Object transformation records:
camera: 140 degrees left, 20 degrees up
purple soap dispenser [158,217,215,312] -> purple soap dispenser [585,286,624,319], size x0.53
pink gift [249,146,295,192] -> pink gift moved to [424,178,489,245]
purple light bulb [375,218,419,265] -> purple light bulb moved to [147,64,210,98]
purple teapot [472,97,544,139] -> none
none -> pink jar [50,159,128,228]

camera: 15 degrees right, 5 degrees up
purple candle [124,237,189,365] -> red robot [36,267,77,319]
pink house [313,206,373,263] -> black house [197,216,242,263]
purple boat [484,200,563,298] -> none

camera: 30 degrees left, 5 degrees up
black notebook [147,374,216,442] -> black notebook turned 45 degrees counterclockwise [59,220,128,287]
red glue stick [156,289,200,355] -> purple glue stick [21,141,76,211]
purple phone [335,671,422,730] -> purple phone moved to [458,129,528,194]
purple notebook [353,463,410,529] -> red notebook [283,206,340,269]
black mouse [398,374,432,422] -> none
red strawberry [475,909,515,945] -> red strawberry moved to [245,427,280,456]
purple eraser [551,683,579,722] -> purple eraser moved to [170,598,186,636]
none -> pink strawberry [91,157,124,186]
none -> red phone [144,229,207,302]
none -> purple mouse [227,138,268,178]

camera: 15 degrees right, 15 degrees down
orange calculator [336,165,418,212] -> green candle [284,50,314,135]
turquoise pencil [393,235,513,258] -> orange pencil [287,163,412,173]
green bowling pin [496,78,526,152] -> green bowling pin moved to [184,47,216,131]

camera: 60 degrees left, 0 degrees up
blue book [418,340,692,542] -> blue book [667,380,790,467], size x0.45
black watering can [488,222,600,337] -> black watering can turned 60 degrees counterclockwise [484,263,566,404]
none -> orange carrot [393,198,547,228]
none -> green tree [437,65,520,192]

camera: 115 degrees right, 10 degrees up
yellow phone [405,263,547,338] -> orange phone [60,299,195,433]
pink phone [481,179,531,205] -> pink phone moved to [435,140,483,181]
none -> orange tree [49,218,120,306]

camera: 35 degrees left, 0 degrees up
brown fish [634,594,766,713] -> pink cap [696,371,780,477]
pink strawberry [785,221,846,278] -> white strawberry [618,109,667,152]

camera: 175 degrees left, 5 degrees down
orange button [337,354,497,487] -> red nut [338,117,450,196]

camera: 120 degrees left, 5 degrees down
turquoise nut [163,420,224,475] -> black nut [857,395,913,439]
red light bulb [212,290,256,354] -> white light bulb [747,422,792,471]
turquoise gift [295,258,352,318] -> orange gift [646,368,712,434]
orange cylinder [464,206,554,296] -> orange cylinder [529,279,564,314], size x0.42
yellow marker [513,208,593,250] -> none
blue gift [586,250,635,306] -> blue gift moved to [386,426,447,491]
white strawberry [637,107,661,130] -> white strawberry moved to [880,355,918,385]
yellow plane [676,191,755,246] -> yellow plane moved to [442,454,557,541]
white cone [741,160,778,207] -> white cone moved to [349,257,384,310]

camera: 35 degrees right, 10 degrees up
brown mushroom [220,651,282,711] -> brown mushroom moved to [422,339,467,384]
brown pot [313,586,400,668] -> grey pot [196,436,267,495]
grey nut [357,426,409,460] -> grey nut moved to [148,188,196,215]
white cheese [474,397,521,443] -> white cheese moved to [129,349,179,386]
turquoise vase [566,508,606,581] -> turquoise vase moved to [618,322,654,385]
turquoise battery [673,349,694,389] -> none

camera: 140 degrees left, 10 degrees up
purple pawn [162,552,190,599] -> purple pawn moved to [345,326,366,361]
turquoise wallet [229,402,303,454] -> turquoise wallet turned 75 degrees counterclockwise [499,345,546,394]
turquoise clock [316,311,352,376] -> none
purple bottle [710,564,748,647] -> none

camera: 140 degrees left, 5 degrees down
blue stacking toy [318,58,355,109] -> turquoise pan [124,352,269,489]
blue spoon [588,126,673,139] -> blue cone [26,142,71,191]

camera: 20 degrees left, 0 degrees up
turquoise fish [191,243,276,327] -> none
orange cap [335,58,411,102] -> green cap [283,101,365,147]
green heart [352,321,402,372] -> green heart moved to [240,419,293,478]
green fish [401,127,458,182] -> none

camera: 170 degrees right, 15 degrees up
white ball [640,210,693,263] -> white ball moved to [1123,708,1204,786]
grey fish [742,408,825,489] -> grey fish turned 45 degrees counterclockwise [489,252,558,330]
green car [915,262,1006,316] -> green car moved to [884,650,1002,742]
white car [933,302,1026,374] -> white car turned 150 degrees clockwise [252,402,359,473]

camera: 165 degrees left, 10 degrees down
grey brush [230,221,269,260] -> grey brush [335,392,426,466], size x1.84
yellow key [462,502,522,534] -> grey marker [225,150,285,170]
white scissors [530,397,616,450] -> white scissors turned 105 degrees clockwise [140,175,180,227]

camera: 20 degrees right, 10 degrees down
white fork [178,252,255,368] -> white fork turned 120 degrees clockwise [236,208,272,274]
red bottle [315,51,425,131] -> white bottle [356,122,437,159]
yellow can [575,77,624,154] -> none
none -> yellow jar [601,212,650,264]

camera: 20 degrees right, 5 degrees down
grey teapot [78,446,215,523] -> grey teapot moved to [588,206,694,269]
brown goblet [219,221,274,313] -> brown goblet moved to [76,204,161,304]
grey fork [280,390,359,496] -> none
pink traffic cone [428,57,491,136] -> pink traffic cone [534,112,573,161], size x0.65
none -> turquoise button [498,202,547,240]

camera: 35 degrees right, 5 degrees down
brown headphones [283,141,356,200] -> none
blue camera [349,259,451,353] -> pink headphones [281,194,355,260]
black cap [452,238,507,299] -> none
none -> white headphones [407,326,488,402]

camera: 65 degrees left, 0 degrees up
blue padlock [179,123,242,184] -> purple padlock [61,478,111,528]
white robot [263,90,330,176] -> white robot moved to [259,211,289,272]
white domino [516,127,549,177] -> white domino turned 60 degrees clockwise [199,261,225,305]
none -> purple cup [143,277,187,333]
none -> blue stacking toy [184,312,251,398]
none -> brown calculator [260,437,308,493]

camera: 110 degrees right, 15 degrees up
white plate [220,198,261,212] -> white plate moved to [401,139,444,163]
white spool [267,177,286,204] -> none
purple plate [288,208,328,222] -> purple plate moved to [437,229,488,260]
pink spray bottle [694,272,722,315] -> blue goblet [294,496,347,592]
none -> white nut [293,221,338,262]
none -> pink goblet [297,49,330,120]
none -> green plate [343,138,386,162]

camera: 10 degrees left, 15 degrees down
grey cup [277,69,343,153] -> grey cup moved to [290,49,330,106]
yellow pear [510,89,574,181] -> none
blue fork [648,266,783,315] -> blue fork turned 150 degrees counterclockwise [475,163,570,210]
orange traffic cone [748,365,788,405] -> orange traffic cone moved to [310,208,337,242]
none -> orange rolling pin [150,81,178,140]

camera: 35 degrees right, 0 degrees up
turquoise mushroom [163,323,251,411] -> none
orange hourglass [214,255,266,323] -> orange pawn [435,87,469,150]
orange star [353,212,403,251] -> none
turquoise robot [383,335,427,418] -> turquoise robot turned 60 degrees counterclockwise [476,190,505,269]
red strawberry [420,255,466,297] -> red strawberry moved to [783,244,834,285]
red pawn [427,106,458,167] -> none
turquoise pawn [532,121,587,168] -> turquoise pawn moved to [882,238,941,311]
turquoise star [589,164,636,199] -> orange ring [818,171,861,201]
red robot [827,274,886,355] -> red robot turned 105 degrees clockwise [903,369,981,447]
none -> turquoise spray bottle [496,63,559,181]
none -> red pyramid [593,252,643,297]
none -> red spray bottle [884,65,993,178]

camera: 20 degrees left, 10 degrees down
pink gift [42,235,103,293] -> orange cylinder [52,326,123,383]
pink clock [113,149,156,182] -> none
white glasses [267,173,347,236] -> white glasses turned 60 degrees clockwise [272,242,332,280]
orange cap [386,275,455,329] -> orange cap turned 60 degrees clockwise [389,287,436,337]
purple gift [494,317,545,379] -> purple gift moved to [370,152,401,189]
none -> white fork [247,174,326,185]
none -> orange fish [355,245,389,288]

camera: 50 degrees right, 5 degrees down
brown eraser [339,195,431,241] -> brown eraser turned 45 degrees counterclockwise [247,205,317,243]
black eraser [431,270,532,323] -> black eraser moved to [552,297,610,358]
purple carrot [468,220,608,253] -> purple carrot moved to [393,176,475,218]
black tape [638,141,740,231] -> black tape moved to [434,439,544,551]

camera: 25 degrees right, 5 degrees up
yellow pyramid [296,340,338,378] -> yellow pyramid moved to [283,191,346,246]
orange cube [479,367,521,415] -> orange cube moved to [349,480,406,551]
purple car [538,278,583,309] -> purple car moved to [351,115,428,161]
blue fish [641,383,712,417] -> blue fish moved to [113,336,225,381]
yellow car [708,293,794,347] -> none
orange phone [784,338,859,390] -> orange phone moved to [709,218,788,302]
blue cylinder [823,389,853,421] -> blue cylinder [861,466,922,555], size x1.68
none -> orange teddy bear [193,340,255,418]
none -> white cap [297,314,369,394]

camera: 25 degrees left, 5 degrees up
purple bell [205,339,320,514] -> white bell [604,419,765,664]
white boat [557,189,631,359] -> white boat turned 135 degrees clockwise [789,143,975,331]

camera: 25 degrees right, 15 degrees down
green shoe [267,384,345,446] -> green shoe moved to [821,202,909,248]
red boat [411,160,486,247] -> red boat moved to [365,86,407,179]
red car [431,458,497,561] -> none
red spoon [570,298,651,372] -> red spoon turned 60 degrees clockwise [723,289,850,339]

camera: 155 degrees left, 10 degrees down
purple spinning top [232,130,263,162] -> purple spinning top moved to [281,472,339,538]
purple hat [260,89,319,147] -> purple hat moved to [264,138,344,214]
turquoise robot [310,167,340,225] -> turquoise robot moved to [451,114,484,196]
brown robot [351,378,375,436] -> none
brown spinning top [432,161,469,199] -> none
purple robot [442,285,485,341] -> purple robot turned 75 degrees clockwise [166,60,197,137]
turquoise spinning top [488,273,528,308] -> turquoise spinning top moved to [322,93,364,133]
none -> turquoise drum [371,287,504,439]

_YOUR TASK_
Every line above from the line with "pink phone [481,179,531,205]" to the line with "yellow marker [513,208,593,250] -> none" is wanted, ends included; write them out exactly and add no other line.

_EXERCISE OUTPUT_
pink phone [481,179,531,205] -> pink phone moved to [435,140,483,181]
none -> orange tree [49,218,120,306]

camera: 35 degrees left, 0 degrees up
brown fish [634,594,766,713] -> pink cap [696,371,780,477]
pink strawberry [785,221,846,278] -> white strawberry [618,109,667,152]

camera: 175 degrees left, 5 degrees down
orange button [337,354,497,487] -> red nut [338,117,450,196]

camera: 120 degrees left, 5 degrees down
turquoise nut [163,420,224,475] -> black nut [857,395,913,439]
red light bulb [212,290,256,354] -> white light bulb [747,422,792,471]
turquoise gift [295,258,352,318] -> orange gift [646,368,712,434]
orange cylinder [464,206,554,296] -> orange cylinder [529,279,564,314], size x0.42
yellow marker [513,208,593,250] -> none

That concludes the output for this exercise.